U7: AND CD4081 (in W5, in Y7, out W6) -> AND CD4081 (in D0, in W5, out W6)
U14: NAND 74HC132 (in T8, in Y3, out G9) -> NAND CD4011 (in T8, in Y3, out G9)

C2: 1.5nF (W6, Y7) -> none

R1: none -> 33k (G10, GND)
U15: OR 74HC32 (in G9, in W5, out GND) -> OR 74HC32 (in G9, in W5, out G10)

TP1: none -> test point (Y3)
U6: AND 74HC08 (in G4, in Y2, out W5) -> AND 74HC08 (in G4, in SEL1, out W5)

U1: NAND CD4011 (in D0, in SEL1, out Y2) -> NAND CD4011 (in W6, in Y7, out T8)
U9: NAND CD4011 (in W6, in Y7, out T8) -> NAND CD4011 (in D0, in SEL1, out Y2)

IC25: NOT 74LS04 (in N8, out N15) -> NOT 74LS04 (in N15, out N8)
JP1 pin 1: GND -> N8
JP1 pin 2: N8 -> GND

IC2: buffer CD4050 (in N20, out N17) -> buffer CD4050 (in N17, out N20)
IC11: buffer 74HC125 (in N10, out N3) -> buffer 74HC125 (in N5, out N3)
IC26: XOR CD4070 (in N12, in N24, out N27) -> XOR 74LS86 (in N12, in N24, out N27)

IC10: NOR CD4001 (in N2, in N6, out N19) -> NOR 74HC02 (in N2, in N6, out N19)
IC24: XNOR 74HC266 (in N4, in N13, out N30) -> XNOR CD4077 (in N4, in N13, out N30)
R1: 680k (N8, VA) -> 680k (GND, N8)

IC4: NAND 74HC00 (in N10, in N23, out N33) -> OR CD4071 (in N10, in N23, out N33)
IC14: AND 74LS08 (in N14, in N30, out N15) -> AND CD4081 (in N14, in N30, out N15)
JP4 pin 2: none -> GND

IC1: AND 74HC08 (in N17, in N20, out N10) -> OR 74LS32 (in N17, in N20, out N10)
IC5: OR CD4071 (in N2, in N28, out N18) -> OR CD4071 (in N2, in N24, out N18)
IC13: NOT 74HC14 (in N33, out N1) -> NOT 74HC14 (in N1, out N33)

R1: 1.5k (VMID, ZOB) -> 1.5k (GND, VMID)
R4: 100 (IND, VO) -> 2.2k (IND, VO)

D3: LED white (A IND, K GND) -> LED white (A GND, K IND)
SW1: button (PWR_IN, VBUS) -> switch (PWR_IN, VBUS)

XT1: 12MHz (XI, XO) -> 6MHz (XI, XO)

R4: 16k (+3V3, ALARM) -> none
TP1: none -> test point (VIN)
=-=-=
- [Brief]: Would you output, from the records above, exactly the run of lines that starts at the line containing "IC11: buffer 74HC125" and ends at the line containing "R1: 680k (N8, VA) -> 680k (GND, N8)", and only that run?

- [Solution]:
IC11: buffer 74HC125 (in N10, out N3) -> buffer 74HC125 (in N5, out N3)
IC26: XOR CD4070 (in N12, in N24, out N27) -> XOR 74LS86 (in N12, in N24, out N27)

IC10: NOR CD4001 (in N2, in N6, out N19) -> NOR 74HC02 (in N2, in N6, out N19)
IC24: XNOR 74HC266 (in N4, in N13, out N30) -> XNOR CD4077 (in N4, in N13, out N30)
R1: 680k (N8, VA) -> 680k (GND, N8)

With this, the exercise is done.